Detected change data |
--------------------------------------------------

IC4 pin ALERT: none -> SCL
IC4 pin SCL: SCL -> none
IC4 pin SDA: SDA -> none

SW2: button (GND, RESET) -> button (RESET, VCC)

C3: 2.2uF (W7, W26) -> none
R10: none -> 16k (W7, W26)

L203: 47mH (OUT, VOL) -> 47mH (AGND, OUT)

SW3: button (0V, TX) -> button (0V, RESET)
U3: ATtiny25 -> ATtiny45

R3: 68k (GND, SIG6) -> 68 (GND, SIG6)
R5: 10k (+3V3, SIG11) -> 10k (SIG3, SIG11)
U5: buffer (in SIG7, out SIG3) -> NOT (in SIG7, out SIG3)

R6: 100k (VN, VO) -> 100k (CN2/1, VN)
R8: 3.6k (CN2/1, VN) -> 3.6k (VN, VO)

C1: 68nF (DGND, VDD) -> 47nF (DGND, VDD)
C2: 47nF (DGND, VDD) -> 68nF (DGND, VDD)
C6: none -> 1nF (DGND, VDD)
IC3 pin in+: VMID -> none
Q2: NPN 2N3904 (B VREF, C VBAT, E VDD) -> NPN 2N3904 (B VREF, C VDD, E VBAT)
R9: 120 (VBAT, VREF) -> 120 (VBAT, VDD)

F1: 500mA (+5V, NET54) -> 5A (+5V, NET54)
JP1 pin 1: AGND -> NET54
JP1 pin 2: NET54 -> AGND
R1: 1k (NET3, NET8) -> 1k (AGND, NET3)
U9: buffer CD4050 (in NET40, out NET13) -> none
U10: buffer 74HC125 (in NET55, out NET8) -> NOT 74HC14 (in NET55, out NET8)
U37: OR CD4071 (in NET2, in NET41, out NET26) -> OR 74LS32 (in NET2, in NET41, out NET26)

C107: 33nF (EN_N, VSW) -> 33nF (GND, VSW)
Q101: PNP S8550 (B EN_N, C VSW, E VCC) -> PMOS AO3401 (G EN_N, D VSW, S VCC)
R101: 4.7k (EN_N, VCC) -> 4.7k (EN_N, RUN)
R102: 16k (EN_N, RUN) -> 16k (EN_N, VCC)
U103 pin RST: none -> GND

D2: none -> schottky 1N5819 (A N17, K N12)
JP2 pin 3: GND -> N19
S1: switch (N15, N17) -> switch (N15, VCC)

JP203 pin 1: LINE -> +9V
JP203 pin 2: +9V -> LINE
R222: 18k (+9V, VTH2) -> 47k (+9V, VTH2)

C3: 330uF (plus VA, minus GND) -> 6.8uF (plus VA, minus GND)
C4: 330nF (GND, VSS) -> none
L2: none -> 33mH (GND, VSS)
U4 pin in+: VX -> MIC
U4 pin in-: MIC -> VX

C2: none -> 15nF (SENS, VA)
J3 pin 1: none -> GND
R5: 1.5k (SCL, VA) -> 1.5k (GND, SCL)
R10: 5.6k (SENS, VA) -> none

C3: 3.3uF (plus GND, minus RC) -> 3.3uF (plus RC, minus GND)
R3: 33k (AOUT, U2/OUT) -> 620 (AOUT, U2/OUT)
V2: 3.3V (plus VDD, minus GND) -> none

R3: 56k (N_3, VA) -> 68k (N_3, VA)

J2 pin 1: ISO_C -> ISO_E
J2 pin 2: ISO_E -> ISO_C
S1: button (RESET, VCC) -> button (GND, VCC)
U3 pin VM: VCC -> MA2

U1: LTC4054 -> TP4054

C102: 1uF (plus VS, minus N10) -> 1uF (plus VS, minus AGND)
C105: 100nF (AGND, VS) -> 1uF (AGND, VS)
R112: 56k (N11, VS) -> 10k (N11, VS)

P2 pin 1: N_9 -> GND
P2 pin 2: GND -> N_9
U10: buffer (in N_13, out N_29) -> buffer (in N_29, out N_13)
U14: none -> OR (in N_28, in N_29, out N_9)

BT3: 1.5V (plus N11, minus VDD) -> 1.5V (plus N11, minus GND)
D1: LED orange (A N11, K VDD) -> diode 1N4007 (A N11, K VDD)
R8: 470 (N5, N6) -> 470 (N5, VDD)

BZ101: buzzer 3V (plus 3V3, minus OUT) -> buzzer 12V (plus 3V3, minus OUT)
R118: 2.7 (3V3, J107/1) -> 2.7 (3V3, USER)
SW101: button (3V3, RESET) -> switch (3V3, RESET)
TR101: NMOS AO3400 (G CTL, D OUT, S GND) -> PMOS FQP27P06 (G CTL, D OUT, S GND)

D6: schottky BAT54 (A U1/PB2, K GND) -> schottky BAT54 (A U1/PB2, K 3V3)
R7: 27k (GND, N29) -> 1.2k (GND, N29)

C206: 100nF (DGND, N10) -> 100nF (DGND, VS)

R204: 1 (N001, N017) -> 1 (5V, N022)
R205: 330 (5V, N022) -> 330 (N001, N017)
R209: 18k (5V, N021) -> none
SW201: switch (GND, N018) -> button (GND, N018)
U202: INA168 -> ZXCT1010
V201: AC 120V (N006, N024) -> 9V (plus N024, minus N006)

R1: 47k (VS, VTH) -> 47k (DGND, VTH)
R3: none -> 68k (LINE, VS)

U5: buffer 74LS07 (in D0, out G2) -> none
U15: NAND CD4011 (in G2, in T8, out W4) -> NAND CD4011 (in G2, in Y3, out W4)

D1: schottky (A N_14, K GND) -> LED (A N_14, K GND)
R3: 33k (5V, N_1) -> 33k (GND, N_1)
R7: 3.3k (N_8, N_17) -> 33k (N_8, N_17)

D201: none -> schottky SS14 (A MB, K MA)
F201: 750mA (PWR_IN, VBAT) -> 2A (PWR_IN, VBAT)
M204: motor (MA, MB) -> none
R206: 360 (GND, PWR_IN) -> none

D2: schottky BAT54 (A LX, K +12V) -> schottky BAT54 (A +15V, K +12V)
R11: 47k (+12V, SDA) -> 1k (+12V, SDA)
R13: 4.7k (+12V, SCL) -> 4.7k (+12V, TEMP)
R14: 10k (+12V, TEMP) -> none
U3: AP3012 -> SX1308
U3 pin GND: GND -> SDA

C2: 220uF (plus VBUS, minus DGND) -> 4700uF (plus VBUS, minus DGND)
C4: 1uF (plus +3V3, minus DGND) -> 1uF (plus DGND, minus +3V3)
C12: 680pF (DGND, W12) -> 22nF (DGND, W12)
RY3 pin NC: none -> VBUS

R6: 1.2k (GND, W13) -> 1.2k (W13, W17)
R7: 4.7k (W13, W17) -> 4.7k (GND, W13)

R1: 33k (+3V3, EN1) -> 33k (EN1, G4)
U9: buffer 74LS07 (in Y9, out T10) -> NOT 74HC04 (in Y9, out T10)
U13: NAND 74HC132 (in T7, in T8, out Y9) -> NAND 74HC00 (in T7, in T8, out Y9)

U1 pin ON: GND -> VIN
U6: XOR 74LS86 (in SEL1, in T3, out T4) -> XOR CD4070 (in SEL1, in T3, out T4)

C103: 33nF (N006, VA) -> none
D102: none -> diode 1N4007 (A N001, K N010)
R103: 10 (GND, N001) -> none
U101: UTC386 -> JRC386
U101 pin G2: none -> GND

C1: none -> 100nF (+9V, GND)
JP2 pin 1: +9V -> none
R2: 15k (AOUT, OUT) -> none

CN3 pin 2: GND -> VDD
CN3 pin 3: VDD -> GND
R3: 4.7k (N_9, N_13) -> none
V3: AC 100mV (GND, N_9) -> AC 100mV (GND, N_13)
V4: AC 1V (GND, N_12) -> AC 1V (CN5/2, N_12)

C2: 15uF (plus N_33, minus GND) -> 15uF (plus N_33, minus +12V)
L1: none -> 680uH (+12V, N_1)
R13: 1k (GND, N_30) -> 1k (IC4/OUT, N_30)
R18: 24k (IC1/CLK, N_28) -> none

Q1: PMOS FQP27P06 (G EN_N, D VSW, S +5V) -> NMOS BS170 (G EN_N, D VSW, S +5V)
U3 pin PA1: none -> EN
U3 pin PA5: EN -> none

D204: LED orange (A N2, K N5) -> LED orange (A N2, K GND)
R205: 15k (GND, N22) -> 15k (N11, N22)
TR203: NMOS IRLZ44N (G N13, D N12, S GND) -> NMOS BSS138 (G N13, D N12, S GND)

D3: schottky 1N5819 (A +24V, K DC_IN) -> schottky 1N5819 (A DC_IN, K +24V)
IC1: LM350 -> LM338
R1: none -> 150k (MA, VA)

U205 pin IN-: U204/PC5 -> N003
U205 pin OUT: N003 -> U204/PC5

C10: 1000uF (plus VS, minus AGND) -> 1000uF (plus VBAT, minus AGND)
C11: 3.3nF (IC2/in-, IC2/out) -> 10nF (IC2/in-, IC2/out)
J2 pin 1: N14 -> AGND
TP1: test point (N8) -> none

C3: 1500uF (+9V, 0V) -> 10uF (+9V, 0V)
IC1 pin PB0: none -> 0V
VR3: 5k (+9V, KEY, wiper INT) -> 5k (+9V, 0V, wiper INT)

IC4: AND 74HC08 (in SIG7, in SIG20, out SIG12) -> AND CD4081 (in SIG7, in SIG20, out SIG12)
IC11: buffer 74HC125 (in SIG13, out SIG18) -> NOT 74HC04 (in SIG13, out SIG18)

--------------------------------------------------

Aim of the task |
Beginning at the line with "JP2 pin 3: GND -> N19" and ending at the line with "C102: 1uF (plus", reproduce each line of the data above exactly, and add no other lines.

Task output |
JP2 pin 3: GND -> N19
S1: switch (N15, N17) -> switch (N15, VCC)

JP203 pin 1: LINE -> +9V
JP203 pin 2: +9V -> LINE
R222: 18k (+9V, VTH2) -> 47k (+9V, VTH2)

C3: 330uF (plus VA, minus GND) -> 6.8uF (plus VA, minus GND)
C4: 330nF (GND, VSS) -> none
L2: none -> 33mH (GND, VSS)
U4 pin in+: VX -> MIC
U4 pin in-: MIC -> VX

C2: none -> 15nF (SENS, VA)
J3 pin 1: none -> GND
R5: 1.5k (SCL, VA) -> 1.5k (GND, SCL)
R10: 5.6k (SENS, VA) -> none

C3: 3.3uF (plus GND, minus RC) -> 3.3uF (plus RC, minus GND)
R3: 33k (AOUT, U2/OUT) -> 620 (AOUT, U2/OUT)
V2: 3.3V (plus VDD, minus GND) -> none

R3: 56k (N_3, VA) -> 68k (N_3, VA)

J2 pin 1: ISO_C -> ISO_E
J2 pin 2: ISO_E -> ISO_C
S1: button (RESET, VCC) -> button (GND, VCC)
U3 pin VM: VCC -> MA2

U1: LTC4054 -> TP4054

C102: 1uF (plus VS, minus N10) -> 1uF (plus VS, minus AGND)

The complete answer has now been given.